══ Records shown

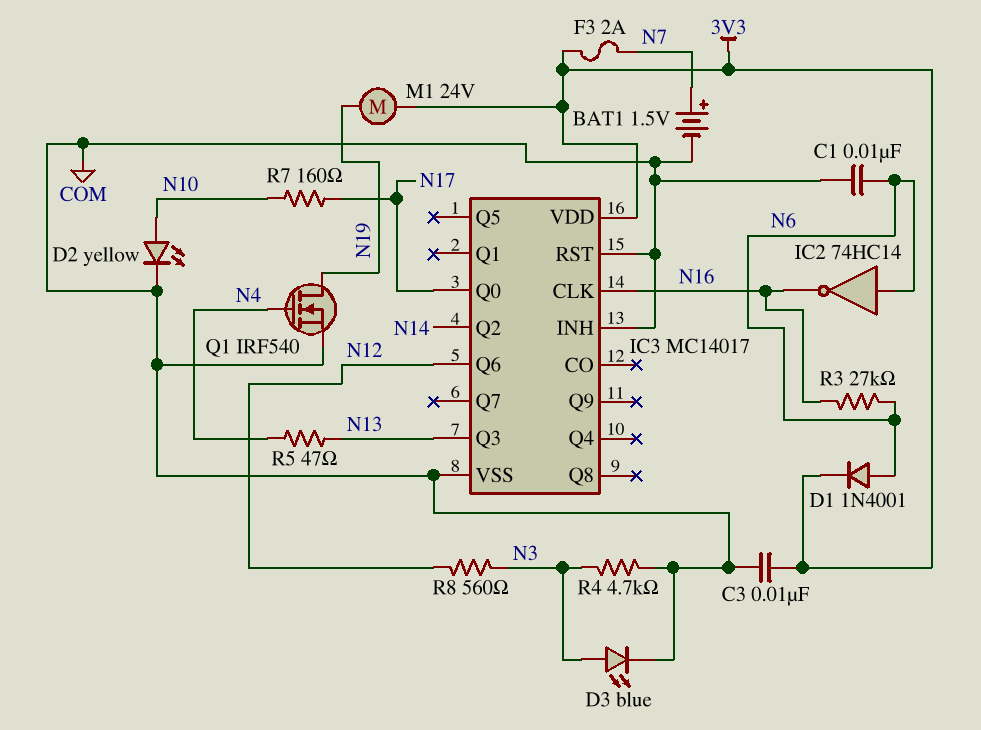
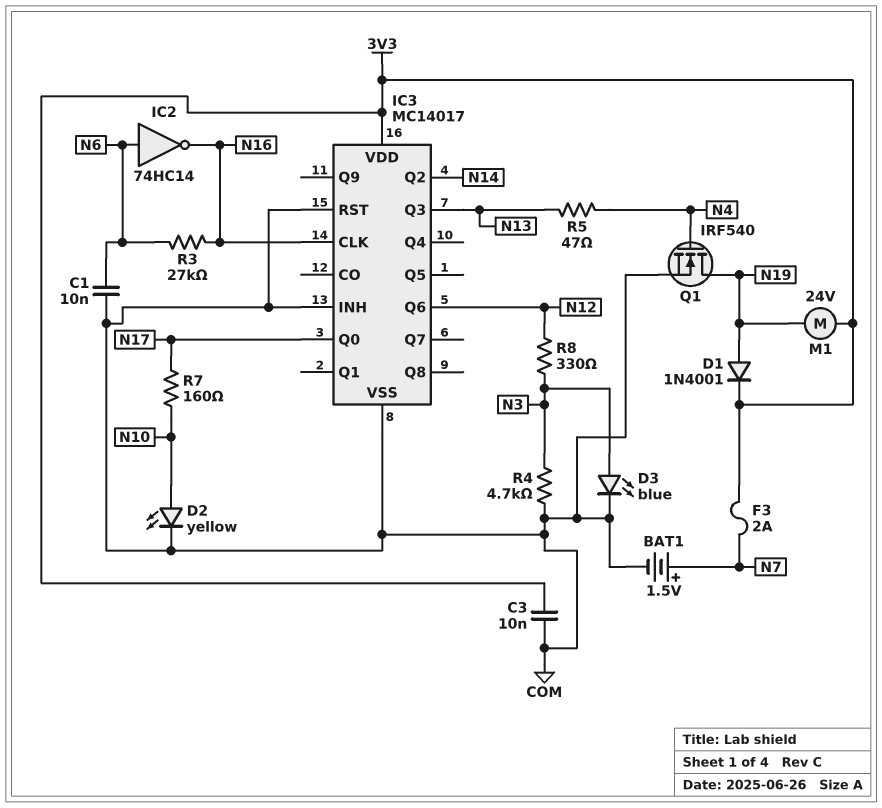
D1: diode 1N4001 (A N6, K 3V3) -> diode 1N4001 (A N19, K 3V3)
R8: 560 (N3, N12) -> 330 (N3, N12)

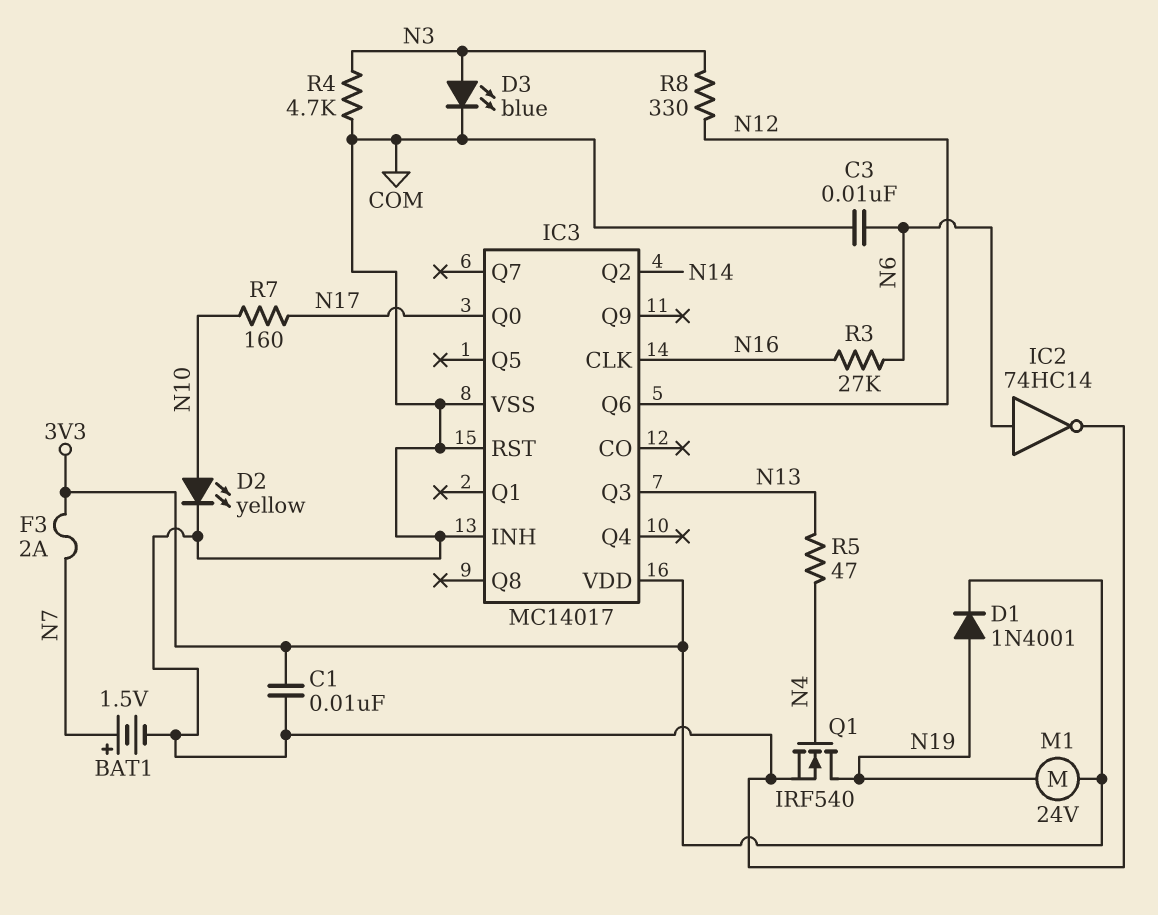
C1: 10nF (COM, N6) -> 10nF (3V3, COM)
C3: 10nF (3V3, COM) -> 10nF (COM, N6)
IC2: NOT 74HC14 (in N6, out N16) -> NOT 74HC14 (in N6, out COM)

════

== What is needed ==
Write out every line above exactly, minus images.

== Task solution ==
D1: diode 1N4001 (A N6, K 3V3) -> diode 1N4001 (A N19, K 3V3)
R8: 560 (N3, N12) -> 330 (N3, N12)

C1: 10nF (COM, N6) -> 10nF (3V3, COM)
C3: 10nF (3V3, COM) -> 10nF (COM, N6)
IC2: NOT 74HC14 (in N6, out N16) -> NOT 74HC14 (in N6, out COM)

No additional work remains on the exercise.